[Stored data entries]
+ + +

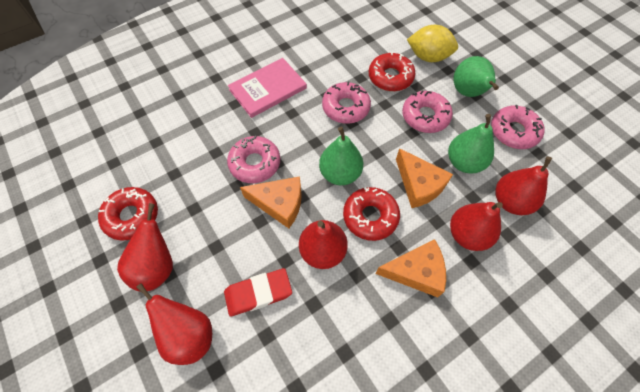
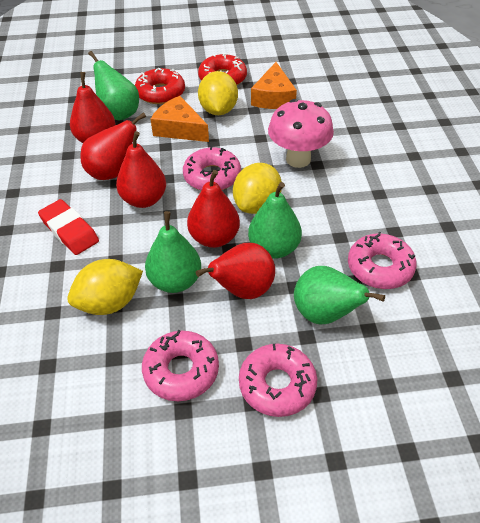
green pear: 3 -> 4
orange cheese: 3 -> 2
pink book: 1 -> 0
pink mushroom: 0 -> 1
red donut: 3 -> 2
yellow lemon: 1 -> 3

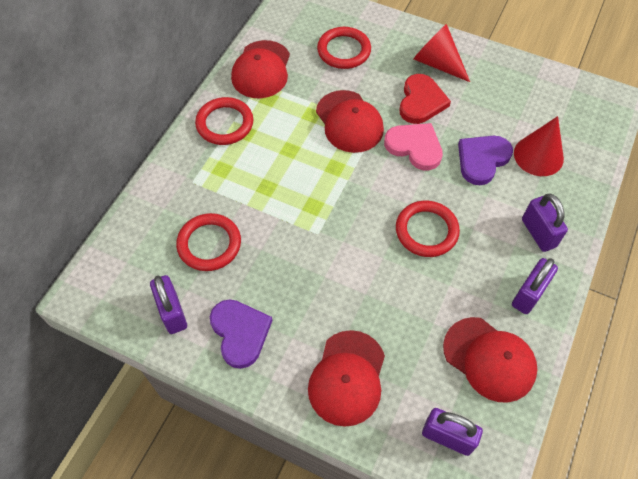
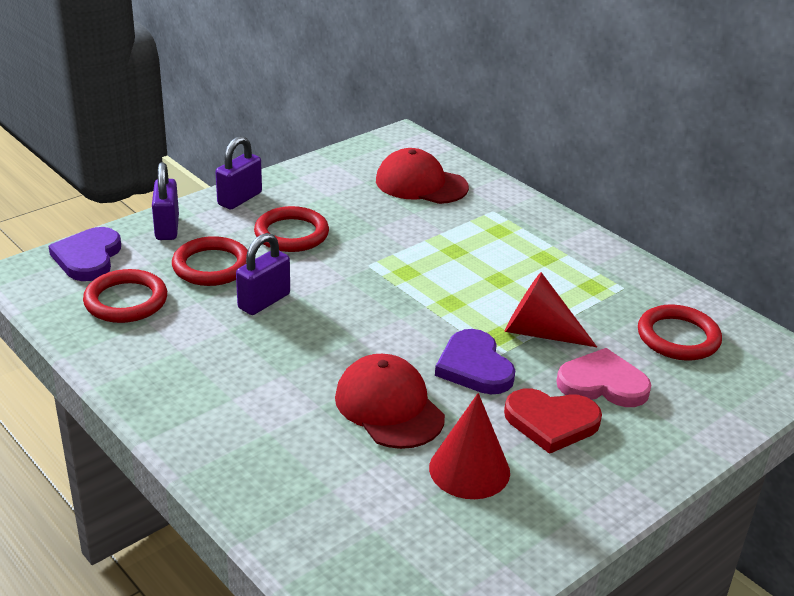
purple padlock: 4 -> 3
red cap: 4 -> 2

+ + +

**What is expected**
Omit all images when repeating the data above exactly.

**Exercise result**
green pear: 3 -> 4
orange cheese: 3 -> 2
pink book: 1 -> 0
pink mushroom: 0 -> 1
red donut: 3 -> 2
yellow lemon: 1 -> 3

purple padlock: 4 -> 3
red cap: 4 -> 2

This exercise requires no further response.